What you have to do -> For the listing that follows, give again exactly the lines from the one with "Someone carried the" to the one with "Someone rotated the", including both.

[Exercise input — start]

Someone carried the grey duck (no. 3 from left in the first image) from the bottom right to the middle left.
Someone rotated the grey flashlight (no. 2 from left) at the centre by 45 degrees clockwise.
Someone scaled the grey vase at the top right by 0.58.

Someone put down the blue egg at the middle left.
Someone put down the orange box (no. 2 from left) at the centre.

[Exercise input — finish]
[Exercise input — start]

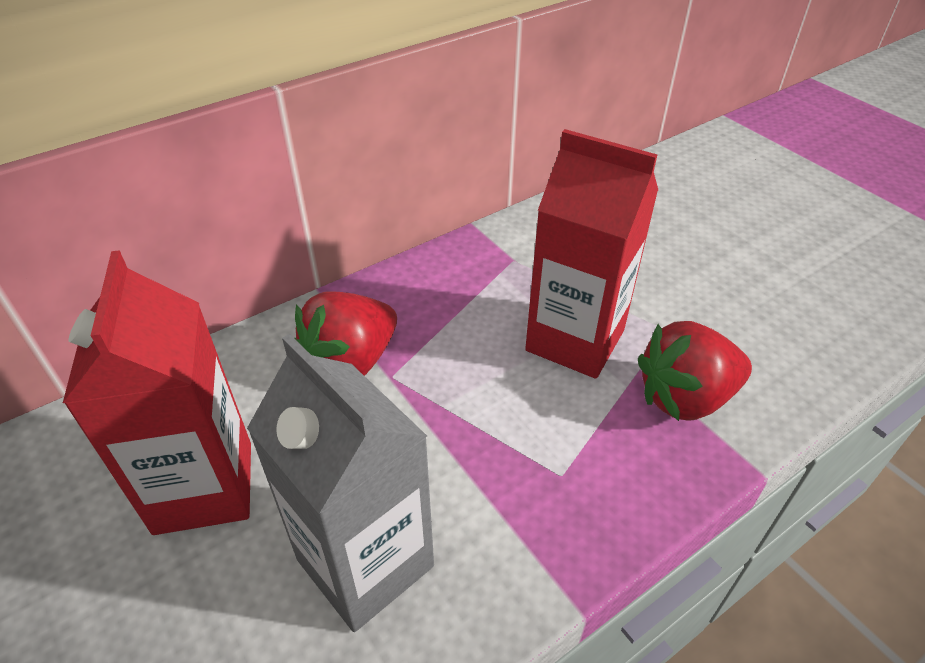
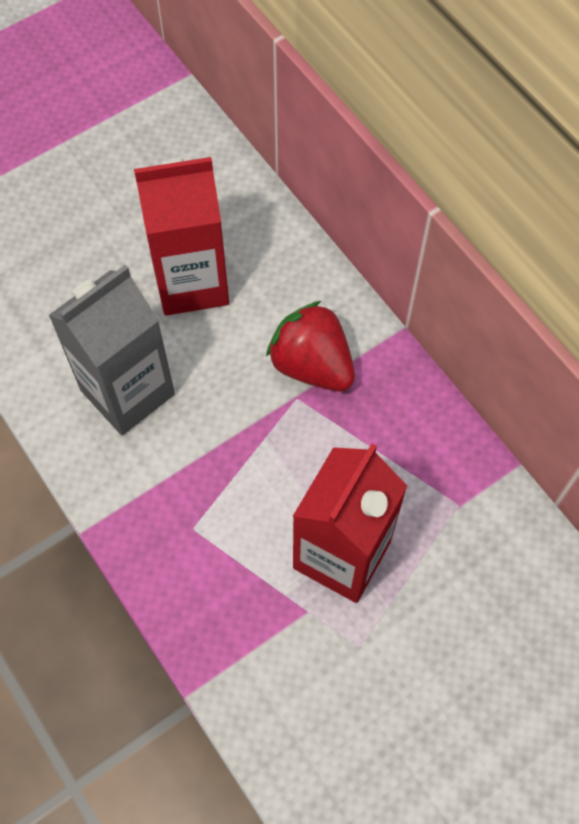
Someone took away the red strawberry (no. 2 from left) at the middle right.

[Exercise input — finish]

Task answer ->
Someone carried the grey duck (no. 3 from left in the first image) from the bottom right to the middle left.
Someone rotated the grey flashlight (no. 2 from left) at the centre by 45 degrees clockwise.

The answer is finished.